[Opening DATASET EXCERPTS section]
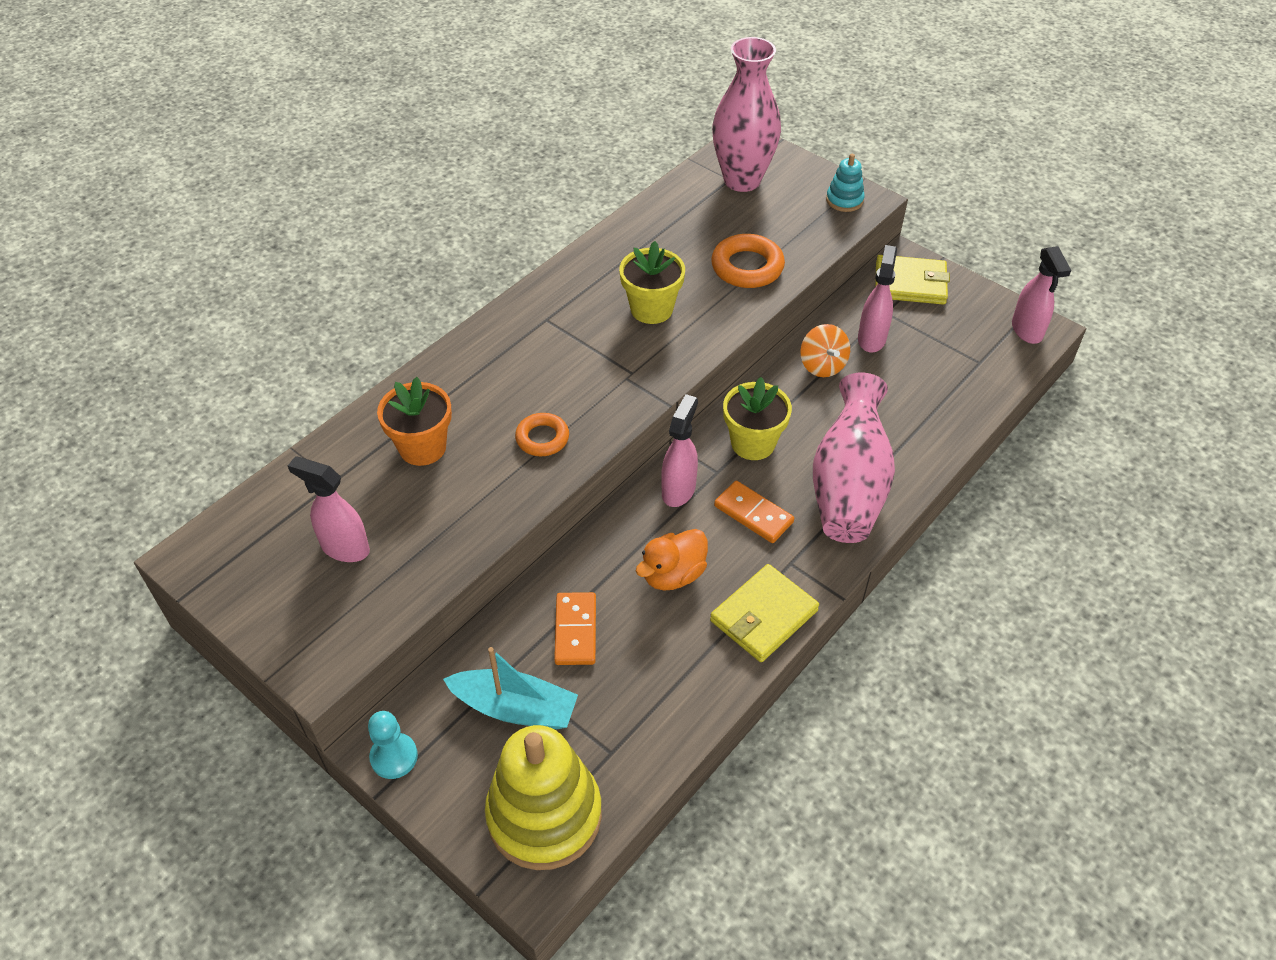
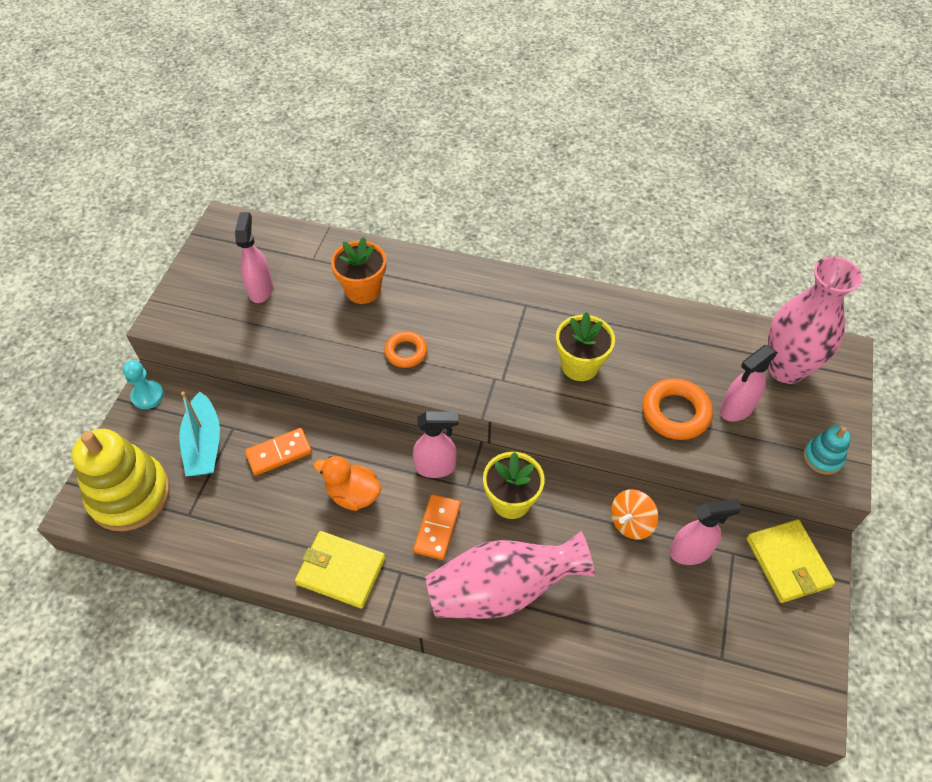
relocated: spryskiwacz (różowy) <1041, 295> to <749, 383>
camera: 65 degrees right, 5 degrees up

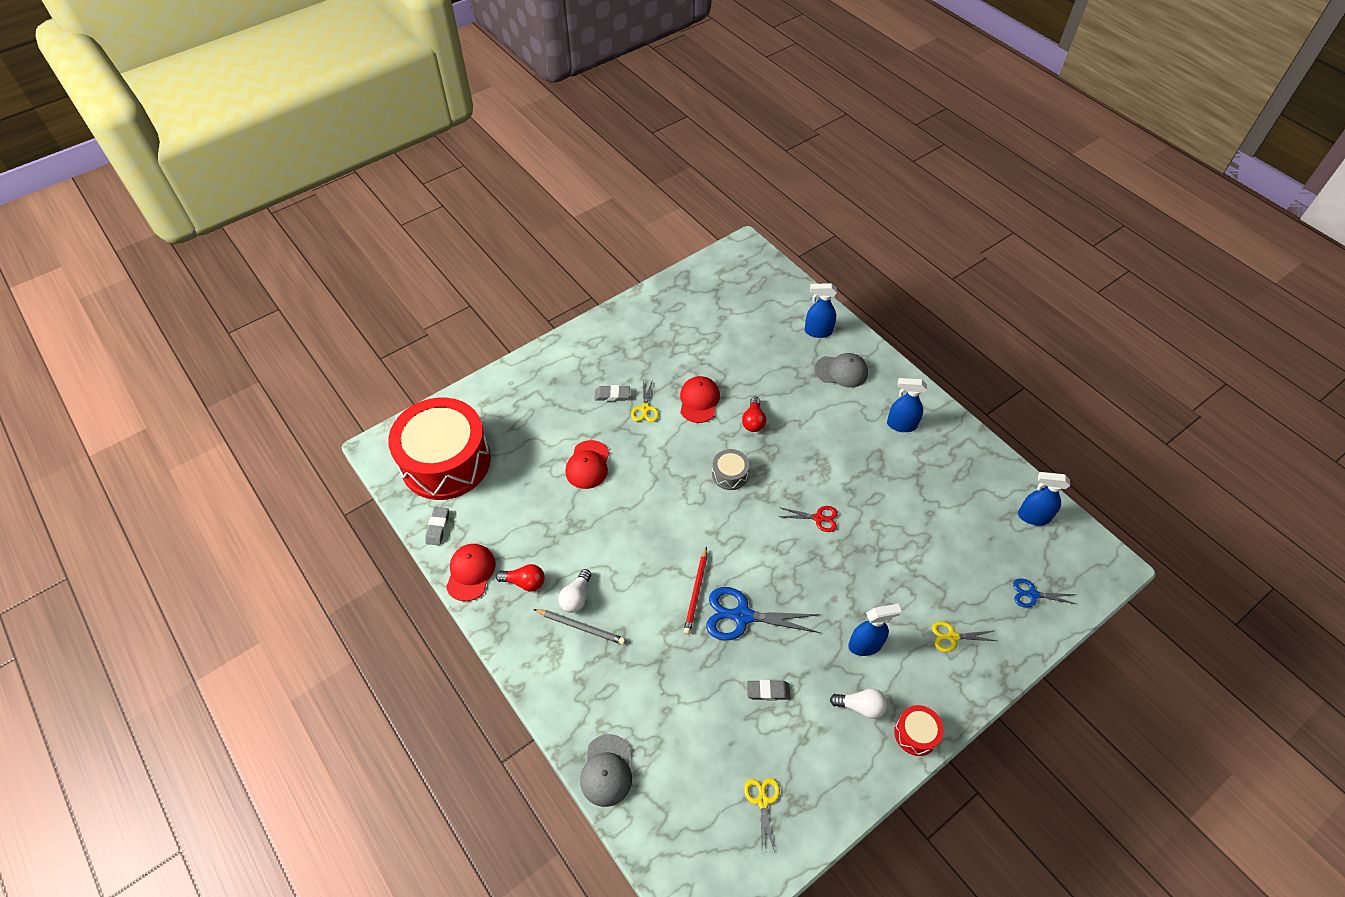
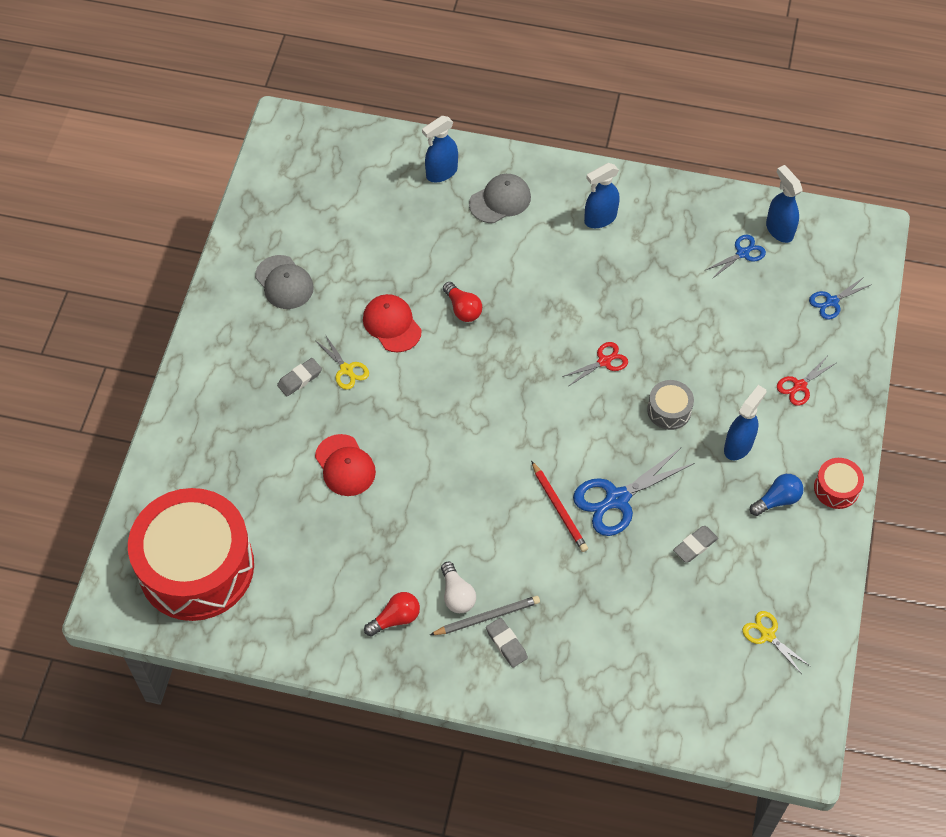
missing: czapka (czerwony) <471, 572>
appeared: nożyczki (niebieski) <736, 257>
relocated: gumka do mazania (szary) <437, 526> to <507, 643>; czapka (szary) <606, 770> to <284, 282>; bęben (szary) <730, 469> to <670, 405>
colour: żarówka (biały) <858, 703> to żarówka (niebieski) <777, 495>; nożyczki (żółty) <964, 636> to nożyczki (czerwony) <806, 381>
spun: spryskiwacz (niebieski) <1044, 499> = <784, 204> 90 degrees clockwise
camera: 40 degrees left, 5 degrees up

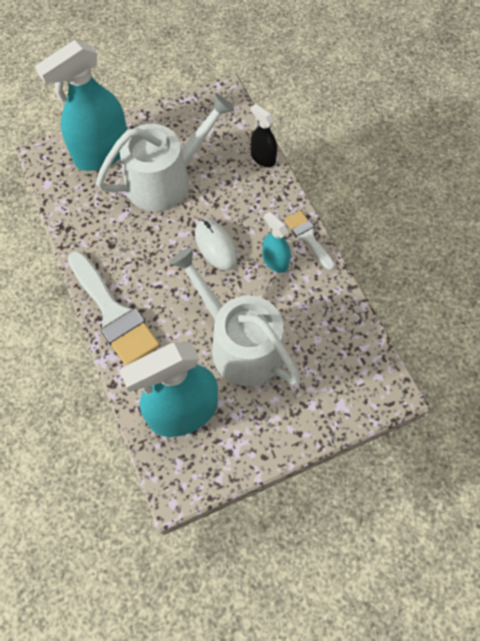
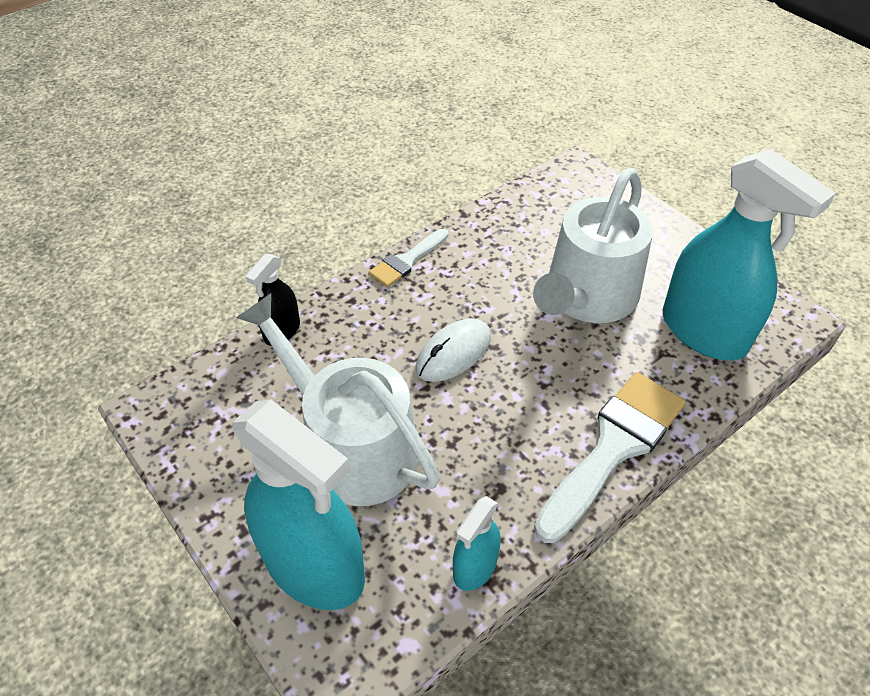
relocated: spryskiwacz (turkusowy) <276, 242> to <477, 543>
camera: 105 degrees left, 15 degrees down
[Closing DATASET EXCERPTS section]
• **PROBLEM STATEMENT**
Each record above must be retyped exactly. Omit the pictures.

• **YOUR RESPONSE**
relocated: spryskiwacz (różowy) <1041, 295> to <749, 383>
camera: 65 degrees right, 5 degrees up

missing: czapka (czerwony) <471, 572>
appeared: nożyczki (niebieski) <736, 257>
relocated: gumka do mazania (szary) <437, 526> to <507, 643>; czapka (szary) <606, 770> to <284, 282>; bęben (szary) <730, 469> to <670, 405>
colour: żarówka (biały) <858, 703> to żarówka (niebieski) <777, 495>; nożyczki (żółty) <964, 636> to nożyczki (czerwony) <806, 381>
spun: spryskiwacz (niebieski) <1044, 499> = <784, 204> 90 degrees clockwise
camera: 40 degrees left, 5 degrees up

relocated: spryskiwacz (turkusowy) <276, 242> to <477, 543>
camera: 105 degrees left, 15 degrees down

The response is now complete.